Items from a data source
*** Block opens ***
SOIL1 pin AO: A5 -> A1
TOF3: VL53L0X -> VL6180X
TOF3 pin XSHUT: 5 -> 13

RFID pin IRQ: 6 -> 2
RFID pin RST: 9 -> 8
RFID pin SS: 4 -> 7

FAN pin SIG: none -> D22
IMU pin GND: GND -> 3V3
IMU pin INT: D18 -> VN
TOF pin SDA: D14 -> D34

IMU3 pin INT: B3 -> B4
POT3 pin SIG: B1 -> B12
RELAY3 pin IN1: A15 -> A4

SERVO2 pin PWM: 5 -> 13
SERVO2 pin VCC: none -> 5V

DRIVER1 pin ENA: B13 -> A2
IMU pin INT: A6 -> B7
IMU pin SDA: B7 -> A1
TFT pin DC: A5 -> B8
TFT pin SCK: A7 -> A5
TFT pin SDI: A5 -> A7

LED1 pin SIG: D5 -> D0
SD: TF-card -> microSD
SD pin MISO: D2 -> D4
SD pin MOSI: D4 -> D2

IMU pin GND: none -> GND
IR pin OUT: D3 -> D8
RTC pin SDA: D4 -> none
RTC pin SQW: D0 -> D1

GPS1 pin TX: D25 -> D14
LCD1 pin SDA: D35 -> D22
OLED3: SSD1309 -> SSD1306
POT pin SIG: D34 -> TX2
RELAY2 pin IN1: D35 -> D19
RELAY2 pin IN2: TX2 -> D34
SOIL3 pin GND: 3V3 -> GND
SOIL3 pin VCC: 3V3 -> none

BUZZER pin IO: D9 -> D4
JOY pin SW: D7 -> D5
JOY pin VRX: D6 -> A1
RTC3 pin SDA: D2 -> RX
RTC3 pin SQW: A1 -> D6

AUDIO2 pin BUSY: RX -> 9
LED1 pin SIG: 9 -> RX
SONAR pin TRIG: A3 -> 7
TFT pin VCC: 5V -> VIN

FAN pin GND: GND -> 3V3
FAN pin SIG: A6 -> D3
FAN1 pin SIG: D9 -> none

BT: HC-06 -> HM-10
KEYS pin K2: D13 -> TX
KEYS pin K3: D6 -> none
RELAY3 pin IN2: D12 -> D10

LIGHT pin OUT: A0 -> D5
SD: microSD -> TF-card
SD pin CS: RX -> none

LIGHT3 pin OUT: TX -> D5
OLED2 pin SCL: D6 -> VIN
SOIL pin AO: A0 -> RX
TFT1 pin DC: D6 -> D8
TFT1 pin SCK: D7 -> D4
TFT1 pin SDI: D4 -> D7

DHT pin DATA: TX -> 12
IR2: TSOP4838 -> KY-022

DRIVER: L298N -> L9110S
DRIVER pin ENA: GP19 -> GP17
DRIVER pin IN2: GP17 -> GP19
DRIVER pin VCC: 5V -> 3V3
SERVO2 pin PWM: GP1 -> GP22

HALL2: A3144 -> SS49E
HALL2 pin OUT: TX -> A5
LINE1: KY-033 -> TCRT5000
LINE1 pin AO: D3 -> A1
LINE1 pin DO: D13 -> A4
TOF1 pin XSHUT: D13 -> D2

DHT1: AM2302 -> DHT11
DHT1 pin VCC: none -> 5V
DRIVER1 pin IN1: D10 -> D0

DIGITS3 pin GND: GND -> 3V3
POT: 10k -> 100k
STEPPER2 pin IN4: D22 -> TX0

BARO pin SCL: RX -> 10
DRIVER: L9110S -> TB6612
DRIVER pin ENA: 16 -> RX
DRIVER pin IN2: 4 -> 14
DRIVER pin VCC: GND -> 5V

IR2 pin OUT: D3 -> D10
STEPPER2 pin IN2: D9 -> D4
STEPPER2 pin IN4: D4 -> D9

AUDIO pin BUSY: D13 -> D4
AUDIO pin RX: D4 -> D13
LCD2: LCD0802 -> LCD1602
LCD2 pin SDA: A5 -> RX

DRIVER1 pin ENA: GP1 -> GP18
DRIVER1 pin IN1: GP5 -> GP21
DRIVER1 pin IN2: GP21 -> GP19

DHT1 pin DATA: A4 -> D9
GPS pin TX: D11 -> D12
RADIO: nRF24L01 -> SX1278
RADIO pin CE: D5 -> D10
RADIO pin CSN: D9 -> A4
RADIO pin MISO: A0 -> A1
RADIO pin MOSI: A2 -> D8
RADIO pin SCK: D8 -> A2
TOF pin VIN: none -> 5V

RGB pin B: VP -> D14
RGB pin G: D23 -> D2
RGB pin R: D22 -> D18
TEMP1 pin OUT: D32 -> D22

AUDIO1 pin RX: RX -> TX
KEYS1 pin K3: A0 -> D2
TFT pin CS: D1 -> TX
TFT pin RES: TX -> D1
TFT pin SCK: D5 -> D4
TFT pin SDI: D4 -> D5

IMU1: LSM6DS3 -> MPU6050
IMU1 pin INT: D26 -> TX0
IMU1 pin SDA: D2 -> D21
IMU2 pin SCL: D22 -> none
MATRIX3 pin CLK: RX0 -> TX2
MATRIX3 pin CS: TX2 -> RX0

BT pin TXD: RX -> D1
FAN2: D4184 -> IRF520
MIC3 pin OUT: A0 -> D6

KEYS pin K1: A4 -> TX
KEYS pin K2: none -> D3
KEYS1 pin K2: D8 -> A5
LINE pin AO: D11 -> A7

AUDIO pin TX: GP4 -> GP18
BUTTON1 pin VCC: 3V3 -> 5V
*** Block closes ***
* _Assigned task_
Set down, unchanged, only those lines above that fall between the line with "DRIVER: L298N -> L9110S" and the line with "LINE1 pin DO: D13 -> A4", the two end lines included.

* _Exercise result_
DRIVER: L298N -> L9110S
DRIVER pin ENA: GP19 -> GP17
DRIVER pin IN2: GP17 -> GP19
DRIVER pin VCC: 5V -> 3V3
SERVO2 pin PWM: GP1 -> GP22

HALL2: A3144 -> SS49E
HALL2 pin OUT: TX -> A5
LINE1: KY-033 -> TCRT5000
LINE1 pin AO: D3 -> A1
LINE1 pin DO: D13 -> A4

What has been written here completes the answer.